■ The request ■
Please format all of the data below as a Markdown table with two columns, Row and Line. Number each line in order, and leave out blank lines.
## Start Dataset content
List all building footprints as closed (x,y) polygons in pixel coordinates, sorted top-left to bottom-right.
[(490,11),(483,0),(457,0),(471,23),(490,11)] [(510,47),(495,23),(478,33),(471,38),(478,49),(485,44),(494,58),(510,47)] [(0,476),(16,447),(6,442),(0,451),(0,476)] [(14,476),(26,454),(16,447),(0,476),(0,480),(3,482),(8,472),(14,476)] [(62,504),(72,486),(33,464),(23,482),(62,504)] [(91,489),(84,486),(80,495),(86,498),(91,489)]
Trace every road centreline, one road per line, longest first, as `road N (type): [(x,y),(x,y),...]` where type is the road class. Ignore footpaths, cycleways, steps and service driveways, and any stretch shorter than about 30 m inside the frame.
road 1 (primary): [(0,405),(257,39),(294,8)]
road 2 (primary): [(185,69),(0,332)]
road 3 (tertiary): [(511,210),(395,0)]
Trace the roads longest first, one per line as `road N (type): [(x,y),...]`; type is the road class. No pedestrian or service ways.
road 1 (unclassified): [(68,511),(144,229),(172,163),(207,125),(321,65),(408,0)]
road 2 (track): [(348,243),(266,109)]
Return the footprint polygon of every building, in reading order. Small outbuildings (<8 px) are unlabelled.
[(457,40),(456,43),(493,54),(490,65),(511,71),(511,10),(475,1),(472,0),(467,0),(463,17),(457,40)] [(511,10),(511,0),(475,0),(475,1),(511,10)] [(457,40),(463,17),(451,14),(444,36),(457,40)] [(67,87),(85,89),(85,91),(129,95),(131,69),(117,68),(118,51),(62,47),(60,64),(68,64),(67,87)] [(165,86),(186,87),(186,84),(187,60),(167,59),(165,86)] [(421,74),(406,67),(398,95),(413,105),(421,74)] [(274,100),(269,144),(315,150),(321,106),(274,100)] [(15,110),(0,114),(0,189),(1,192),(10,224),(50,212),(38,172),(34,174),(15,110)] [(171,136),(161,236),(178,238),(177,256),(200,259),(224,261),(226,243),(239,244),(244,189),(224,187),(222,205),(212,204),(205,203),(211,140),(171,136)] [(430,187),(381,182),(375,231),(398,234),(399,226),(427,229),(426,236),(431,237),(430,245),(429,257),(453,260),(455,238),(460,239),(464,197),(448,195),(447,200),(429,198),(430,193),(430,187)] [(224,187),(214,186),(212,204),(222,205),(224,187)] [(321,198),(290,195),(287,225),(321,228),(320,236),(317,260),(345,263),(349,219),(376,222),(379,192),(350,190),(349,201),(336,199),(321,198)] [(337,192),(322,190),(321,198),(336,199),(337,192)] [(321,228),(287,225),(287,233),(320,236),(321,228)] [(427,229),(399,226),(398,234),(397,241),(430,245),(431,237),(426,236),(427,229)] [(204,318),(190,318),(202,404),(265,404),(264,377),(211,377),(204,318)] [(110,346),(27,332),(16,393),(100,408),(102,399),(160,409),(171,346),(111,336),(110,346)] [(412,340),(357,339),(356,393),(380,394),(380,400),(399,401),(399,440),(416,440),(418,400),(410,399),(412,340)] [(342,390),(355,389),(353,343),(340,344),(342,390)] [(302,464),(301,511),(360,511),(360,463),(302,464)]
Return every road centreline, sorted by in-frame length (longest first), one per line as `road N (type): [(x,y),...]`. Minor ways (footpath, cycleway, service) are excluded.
## End Dataset content
■ Exercise response ■
| Row | Line |
|---|---|
| 1 | List all building footprints as closed (x,y) polygons in pixel coordinates, sorted top-left to bottom-right. |
| 2 | [(490,11),(483,0),(457,0),(471,23),(490,11)] [(510,47),(495,23),(478,33),(471,38),(478,49),(485,44),(494,58),(510,47)] [(0,476),(16,447),(6,442),(0,451),(0,476)] [(14,476),(26,454),(16,447),(0,476),(0,480),(3,482),(8,472),(14,476)] [(62,504),(72,486),(33,464),(23,482),(62,504)] [(91,489),(84,486),(80,495),(86,498),(91,489)] |
| 3 | Trace every road centreline, one road per line, longest first, as `road N (type): [(x,y),(x,y),...]` where type is the road class. Ignore footpaths, cycleways, steps and service driveways, and any stretch shorter than about 30 m inside the frame. |
| 4 | road 1 (primary): [(0,405),(257,39),(294,8)] |
| 5 | road 2 (primary): [(185,69),(0,332)] |
| 6 | road 3 (tertiary): [(511,210),(395,0)] |
| 7 | Trace the roads longest first, one per line as `road N (type): [(x,y),...]`; type is the road class. No pedestrian or service ways. |
| 8 | road 1 (unclassified): [(68,511),(144,229),(172,163),(207,125),(321,65),(408,0)] |
| 9 | road 2 (track): [(348,243),(266,109)] |
| 10 | Return the footprint polygon of every building, in reading order. Small outbuildings (<8 px) are unlabelled. |
| 11 | [(457,40),(456,43),(493,54),(490,65),(511,71),(511,10),(475,1),(472,0),(467,0),(463,17),(457,40)] [(511,10),(511,0),(475,0),(475,1),(511,10)] [(457,40),(463,17),(451,14),(444,36),(457,40)] [(67,87),(85,89),(85,91),(129,95),(131,69),(117,68),(118,51),(62,47),(60,64),(68,64),(67,87)] [(165,86),(186,87),(186,84),(187,60),(167,59),(165,86)] [(421,74),(406,67),(398,95),(413,105),(421,74)] [(274,100),(269,144),(315,150),(321,106),(274,100)] [(15,110),(0,114),(0,189),(1,192),(10,224),(50,212),(38,172),(34,174),(15,110)] [(171,136),(161,236),(178,238),(177,256),(200,259),(224,261),(226,243),(239,244),(244,189),(224,187),(222,205),(212,204),(205,203),(211,140),(171,136)] [(430,187),(381,182),(375,231),(398,234),(399,226),(427,229),(426,236),(431,237),(430,245),(429,257),(453,260),(455,238),(460,239),(464,197),(448,195),(447,200),(429,198),(430,193),(430,187)] [(224,187),(214,186),(212,204),(222,205),(224,187)] [(321,198),(290,195),(287,225),(321,228),(320,236),(317,260),(345,263),(349,219),(376,222),(379,192),(350,190),(349,201),(336,199),(321,198)] [(337,192),(322,190),(321,198),(336,199),(337,192)] [(321,228),(287,225),(287,233),(320,236),(321,228)] [(427,229),(399,226),(398,234),(397,241),(430,245),(431,237),(426,236),(427,229)] [(204,318),(190,318),(202,404),(265,404),(264,377),(211,377),(204,318)] [(110,346),(27,332),(16,393),(100,408),(102,399),(160,409),(171,346),(111,336),(110,346)] [(412,340),(357,339),(356,393),(380,394),(380,400),(399,401),(399,440),(416,440),(418,400),(410,399),(412,340)] [(342,390),(355,389),(353,343),(340,344),(342,390)] [(302,464),(301,511),(360,511),(360,463),(302,464)] |
| 12 | Return every road centreline, sorted by in-frame length (longest first), one per line as `road N (type): [(x,y),...]`. Minor ways (footpath, cycleway, service) are excluded. |